BEGIN
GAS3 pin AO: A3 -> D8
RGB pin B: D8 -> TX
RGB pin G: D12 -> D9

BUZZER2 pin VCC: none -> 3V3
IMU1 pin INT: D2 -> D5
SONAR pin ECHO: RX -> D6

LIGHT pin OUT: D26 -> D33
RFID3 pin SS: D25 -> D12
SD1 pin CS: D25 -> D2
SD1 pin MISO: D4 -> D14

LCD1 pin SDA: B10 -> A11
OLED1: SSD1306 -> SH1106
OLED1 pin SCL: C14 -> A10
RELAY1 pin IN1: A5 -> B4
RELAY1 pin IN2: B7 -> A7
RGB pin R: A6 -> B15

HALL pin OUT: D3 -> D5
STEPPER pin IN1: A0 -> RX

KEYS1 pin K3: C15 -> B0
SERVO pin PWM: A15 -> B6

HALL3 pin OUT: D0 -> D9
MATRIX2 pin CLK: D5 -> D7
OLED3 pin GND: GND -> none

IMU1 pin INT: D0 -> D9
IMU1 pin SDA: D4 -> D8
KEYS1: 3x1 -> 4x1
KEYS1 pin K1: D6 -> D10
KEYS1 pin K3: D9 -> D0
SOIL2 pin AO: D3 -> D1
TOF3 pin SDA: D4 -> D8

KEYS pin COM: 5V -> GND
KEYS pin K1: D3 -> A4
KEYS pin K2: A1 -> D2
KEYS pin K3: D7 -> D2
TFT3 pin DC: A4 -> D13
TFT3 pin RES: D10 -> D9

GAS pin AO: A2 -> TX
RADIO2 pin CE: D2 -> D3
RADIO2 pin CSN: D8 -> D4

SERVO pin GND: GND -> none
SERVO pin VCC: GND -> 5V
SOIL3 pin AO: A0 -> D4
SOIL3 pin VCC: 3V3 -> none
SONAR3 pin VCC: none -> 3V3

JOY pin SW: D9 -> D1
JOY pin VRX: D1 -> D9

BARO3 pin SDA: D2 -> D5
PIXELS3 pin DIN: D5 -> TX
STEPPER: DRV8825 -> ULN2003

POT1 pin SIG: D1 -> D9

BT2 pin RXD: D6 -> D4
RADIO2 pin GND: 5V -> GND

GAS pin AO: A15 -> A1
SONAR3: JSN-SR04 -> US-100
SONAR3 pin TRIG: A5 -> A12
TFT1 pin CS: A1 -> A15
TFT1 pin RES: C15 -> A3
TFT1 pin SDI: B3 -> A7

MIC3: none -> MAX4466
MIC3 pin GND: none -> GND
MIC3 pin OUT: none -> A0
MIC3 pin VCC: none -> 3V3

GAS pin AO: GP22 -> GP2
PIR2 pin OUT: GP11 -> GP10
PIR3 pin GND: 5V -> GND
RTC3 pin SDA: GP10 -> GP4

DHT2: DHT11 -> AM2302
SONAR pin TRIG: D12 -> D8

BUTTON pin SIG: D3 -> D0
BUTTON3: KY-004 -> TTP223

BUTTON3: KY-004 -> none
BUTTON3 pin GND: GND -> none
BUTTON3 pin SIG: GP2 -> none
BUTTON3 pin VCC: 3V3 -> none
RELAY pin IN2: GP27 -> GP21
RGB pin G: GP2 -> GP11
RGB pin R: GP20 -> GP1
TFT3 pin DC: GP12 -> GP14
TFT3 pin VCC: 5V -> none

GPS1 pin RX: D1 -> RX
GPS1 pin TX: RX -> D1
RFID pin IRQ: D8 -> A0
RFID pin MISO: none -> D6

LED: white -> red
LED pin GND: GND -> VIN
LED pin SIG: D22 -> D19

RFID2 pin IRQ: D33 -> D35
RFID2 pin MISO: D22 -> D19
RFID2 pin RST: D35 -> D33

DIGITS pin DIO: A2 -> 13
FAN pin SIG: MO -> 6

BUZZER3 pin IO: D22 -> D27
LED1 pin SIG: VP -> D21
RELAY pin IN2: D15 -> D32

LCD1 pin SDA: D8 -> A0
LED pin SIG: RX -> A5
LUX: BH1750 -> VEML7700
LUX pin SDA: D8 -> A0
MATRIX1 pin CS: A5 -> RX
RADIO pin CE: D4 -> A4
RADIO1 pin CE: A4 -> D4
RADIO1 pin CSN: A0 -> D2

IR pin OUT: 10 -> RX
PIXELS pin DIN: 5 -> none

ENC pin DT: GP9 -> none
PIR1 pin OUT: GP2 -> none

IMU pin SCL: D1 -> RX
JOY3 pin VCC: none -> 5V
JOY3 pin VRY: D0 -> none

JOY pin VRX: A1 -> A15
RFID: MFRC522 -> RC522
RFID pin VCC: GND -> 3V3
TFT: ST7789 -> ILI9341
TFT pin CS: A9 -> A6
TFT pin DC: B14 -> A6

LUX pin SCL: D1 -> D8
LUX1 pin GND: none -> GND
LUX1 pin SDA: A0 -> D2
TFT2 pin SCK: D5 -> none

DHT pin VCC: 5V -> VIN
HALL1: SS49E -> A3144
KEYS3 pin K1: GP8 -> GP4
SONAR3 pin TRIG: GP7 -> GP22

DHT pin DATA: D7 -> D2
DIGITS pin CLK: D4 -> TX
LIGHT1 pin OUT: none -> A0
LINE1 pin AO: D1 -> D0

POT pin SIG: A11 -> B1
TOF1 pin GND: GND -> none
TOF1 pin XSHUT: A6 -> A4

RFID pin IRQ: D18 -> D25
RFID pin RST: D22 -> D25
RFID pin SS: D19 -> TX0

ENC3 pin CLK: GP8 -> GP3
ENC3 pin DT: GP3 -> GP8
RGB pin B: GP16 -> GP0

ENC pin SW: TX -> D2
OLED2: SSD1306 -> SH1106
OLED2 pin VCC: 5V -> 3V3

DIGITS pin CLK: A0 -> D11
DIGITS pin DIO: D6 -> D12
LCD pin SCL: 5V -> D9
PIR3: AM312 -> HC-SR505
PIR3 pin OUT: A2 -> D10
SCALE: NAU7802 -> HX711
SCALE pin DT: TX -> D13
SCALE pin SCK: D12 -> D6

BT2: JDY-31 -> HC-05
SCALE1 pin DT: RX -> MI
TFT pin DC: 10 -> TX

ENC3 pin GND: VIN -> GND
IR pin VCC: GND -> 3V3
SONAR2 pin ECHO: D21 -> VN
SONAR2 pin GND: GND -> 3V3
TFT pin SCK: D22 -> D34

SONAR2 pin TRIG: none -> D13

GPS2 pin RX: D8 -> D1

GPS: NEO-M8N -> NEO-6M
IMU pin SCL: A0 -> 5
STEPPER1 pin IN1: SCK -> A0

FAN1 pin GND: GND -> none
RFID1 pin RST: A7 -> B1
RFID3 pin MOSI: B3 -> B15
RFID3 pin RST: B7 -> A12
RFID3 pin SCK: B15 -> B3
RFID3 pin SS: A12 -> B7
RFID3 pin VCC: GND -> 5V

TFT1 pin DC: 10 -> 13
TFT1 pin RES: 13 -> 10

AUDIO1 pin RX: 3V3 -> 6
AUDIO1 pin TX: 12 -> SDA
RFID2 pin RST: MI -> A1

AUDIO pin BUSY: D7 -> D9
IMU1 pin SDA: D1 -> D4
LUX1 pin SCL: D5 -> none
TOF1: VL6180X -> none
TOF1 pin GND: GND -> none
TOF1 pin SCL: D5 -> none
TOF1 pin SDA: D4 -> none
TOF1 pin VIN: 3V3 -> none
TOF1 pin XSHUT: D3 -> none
END
With no line skipped, copy the entries exactly as written.

» Written response
GAS3 pin AO: A3 -> D8
RGB pin B: D8 -> TX
RGB pin G: D12 -> D9

BUZZER2 pin VCC: none -> 3V3
IMU1 pin INT: D2 -> D5
SONAR pin ECHO: RX -> D6

LIGHT pin OUT: D26 -> D33
RFID3 pin SS: D25 -> D12
SD1 pin CS: D25 -> D2
SD1 pin MISO: D4 -> D14

LCD1 pin SDA: B10 -> A11
OLED1: SSD1306 -> SH1106
OLED1 pin SCL: C14 -> A10
RELAY1 pin IN1: A5 -> B4
RELAY1 pin IN2: B7 -> A7
RGB pin R: A6 -> B15

HALL pin OUT: D3 -> D5
STEPPER pin IN1: A0 -> RX

KEYS1 pin K3: C15 -> B0
SERVO pin PWM: A15 -> B6

HALL3 pin OUT: D0 -> D9
MATRIX2 pin CLK: D5 -> D7
OLED3 pin GND: GND -> none

IMU1 pin INT: D0 -> D9
IMU1 pin SDA: D4 -> D8
KEYS1: 3x1 -> 4x1
KEYS1 pin K1: D6 -> D10
KEYS1 pin K3: D9 -> D0
SOIL2 pin AO: D3 -> D1
TOF3 pin SDA: D4 -> D8

KEYS pin COM: 5V -> GND
KEYS pin K1: D3 -> A4
KEYS pin K2: A1 -> D2
KEYS pin K3: D7 -> D2
TFT3 pin DC: A4 -> D13
TFT3 pin RES: D10 -> D9

GAS pin AO: A2 -> TX
RADIO2 pin CE: D2 -> D3
RADIO2 pin CSN: D8 -> D4

SERVO pin GND: GND -> none
SERVO pin VCC: GND -> 5V
SOIL3 pin AO: A0 -> D4
SOIL3 pin VCC: 3V3 -> none
SONAR3 pin VCC: none -> 3V3

JOY pin SW: D9 -> D1
JOY pin VRX: D1 -> D9

BARO3 pin SDA: D2 -> D5
PIXELS3 pin DIN: D5 -> TX
STEPPER: DRV8825 -> ULN2003

POT1 pin SIG: D1 -> D9

BT2 pin RXD: D6 -> D4
RADIO2 pin GND: 5V -> GND

GAS pin AO: A15 -> A1
SONAR3: JSN-SR04 -> US-100
SONAR3 pin TRIG: A5 -> A12
TFT1 pin CS: A1 -> A15
TFT1 pin RES: C15 -> A3
TFT1 pin SDI: B3 -> A7

MIC3: none -> MAX4466
MIC3 pin GND: none -> GND
MIC3 pin OUT: none -> A0
MIC3 pin VCC: none -> 3V3

GAS pin AO: GP22 -> GP2
PIR2 pin OUT: GP11 -> GP10
PIR3 pin GND: 5V -> GND
RTC3 pin SDA: GP10 -> GP4

DHT2: DHT11 -> AM2302
SONAR pin TRIG: D12 -> D8

BUTTON pin SIG: D3 -> D0
BUTTON3: KY-004 -> TTP223

BUTTON3: KY-004 -> none
BUTTON3 pin GND: GND -> none
BUTTON3 pin SIG: GP2 -> none
BUTTON3 pin VCC: 3V3 -> none
RELAY pin IN2: GP27 -> GP21
RGB pin G: GP2 -> GP11
RGB pin R: GP20 -> GP1
TFT3 pin DC: GP12 -> GP14
TFT3 pin VCC: 5V -> none

GPS1 pin RX: D1 -> RX
GPS1 pin TX: RX -> D1
RFID pin IRQ: D8 -> A0
RFID pin MISO: none -> D6

LED: white -> red
LED pin GND: GND -> VIN
LED pin SIG: D22 -> D19

RFID2 pin IRQ: D33 -> D35
RFID2 pin MISO: D22 -> D19
RFID2 pin RST: D35 -> D33

DIGITS pin DIO: A2 -> 13
FAN pin SIG: MO -> 6

BUZZER3 pin IO: D22 -> D27
LED1 pin SIG: VP -> D21
RELAY pin IN2: D15 -> D32

LCD1 pin SDA: D8 -> A0
LED pin SIG: RX -> A5
LUX: BH1750 -> VEML7700
LUX pin SDA: D8 -> A0
MATRIX1 pin CS: A5 -> RX
RADIO pin CE: D4 -> A4
RADIO1 pin CE: A4 -> D4
RADIO1 pin CSN: A0 -> D2

IR pin OUT: 10 -> RX
PIXELS pin DIN: 5 -> none

ENC pin DT: GP9 -> none
PIR1 pin OUT: GP2 -> none

IMU pin SCL: D1 -> RX
JOY3 pin VCC: none -> 5V
JOY3 pin VRY: D0 -> none

JOY pin VRX: A1 -> A15
RFID: MFRC522 -> RC522
RFID pin VCC: GND -> 3V3
TFT: ST7789 -> ILI9341
TFT pin CS: A9 -> A6
TFT pin DC: B14 -> A6

LUX pin SCL: D1 -> D8
LUX1 pin GND: none -> GND
LUX1 pin SDA: A0 -> D2
TFT2 pin SCK: D5 -> none

DHT pin VCC: 5V -> VIN
HALL1: SS49E -> A3144
KEYS3 pin K1: GP8 -> GP4
SONAR3 pin TRIG: GP7 -> GP22

DHT pin DATA: D7 -> D2
DIGITS pin CLK: D4 -> TX
LIGHT1 pin OUT: none -> A0
LINE1 pin AO: D1 -> D0

POT pin SIG: A11 -> B1
TOF1 pin GND: GND -> none
TOF1 pin XSHUT: A6 -> A4

RFID pin IRQ: D18 -> D25
RFID pin RST: D22 -> D25
RFID pin SS: D19 -> TX0

ENC3 pin CLK: GP8 -> GP3
ENC3 pin DT: GP3 -> GP8
RGB pin B: GP16 -> GP0

ENC pin SW: TX -> D2
OLED2: SSD1306 -> SH1106
OLED2 pin VCC: 5V -> 3V3

DIGITS pin CLK: A0 -> D11
DIGITS pin DIO: D6 -> D12
LCD pin SCL: 5V -> D9
PIR3: AM312 -> HC-SR505
PIR3 pin OUT: A2 -> D10
SCALE: NAU7802 -> HX711
SCALE pin DT: TX -> D13
SCALE pin SCK: D12 -> D6

BT2: JDY-31 -> HC-05
SCALE1 pin DT: RX -> MI
TFT pin DC: 10 -> TX

ENC3 pin GND: VIN -> GND
IR pin VCC: GND -> 3V3
SONAR2 pin ECHO: D21 -> VN
SONAR2 pin GND: GND -> 3V3
TFT pin SCK: D22 -> D34

SONAR2 pin TRIG: none -> D13

GPS2 pin RX: D8 -> D1

GPS: NEO-M8N -> NEO-6M
IMU pin SCL: A0 -> 5
STEPPER1 pin IN1: SCK -> A0

FAN1 pin GND: GND -> none
RFID1 pin RST: A7 -> B1
RFID3 pin MOSI: B3 -> B15
RFID3 pin RST: B7 -> A12
RFID3 pin SCK: B15 -> B3
RFID3 pin SS: A12 -> B7
RFID3 pin VCC: GND -> 5V

TFT1 pin DC: 10 -> 13
TFT1 pin RES: 13 -> 10

AUDIO1 pin RX: 3V3 -> 6
AUDIO1 pin TX: 12 -> SDA
RFID2 pin RST: MI -> A1

AUDIO pin BUSY: D7 -> D9
IMU1 pin SDA: D1 -> D4
LUX1 pin SCL: D5 -> none
TOF1: VL6180X -> none
TOF1 pin GND: GND -> none
TOF1 pin SCL: D5 -> none
TOF1 pin SDA: D4 -> none
TOF1 pin VIN: 3V3 -> none
TOF1 pin XSHUT: D3 -> none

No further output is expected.